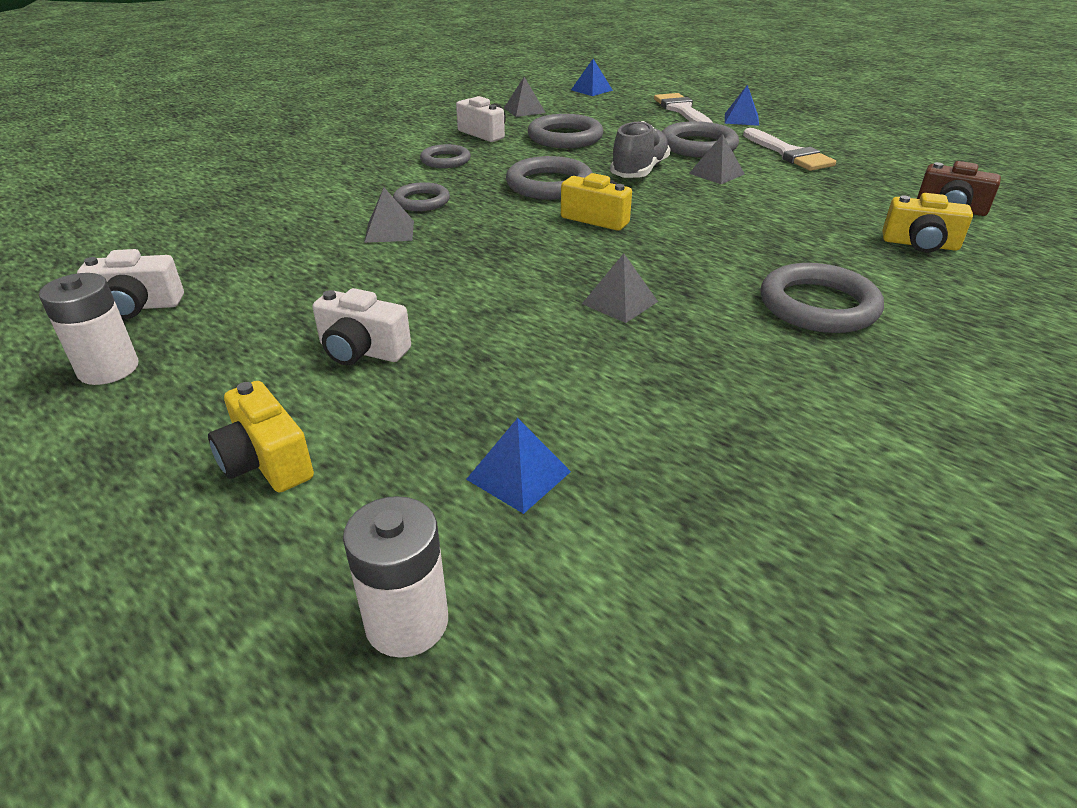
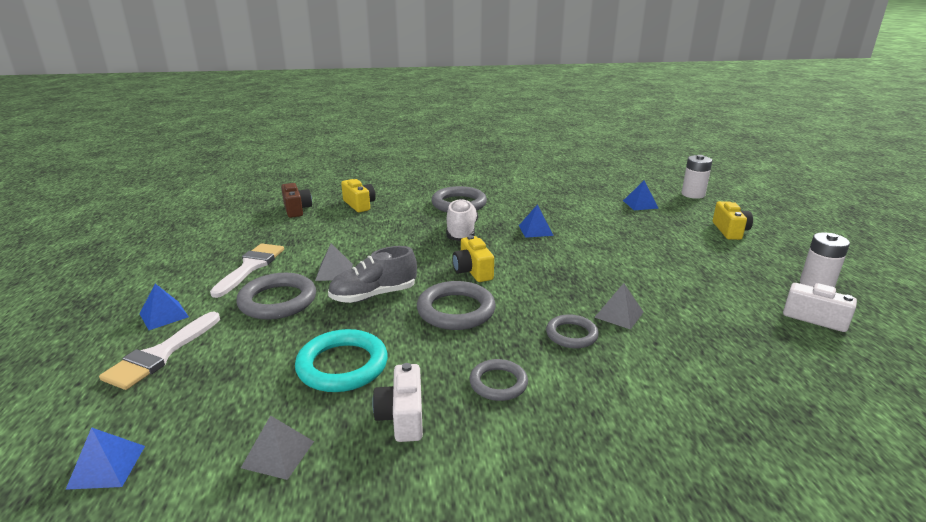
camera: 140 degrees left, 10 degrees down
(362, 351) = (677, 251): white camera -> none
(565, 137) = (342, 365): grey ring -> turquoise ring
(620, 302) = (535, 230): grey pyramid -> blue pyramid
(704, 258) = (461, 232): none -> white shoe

········

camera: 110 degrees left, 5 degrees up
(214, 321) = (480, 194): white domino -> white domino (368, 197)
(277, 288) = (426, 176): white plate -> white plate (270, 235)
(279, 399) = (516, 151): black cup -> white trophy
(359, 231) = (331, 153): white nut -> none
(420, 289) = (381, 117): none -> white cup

········

▸ Work request: Your job is to return all lines above that hold the word "white".

▸ Result:
(362, 351) = (677, 251): white camera -> none
(704, 258) = (461, 232): none -> white shoe
(214, 321) = (480, 194): white domino -> white domino (368, 197)
(277, 288) = (426, 176): white plate -> white plate (270, 235)
(279, 399) = (516, 151): black cup -> white trophy
(359, 231) = (331, 153): white nut -> none
(420, 289) = (381, 117): none -> white cup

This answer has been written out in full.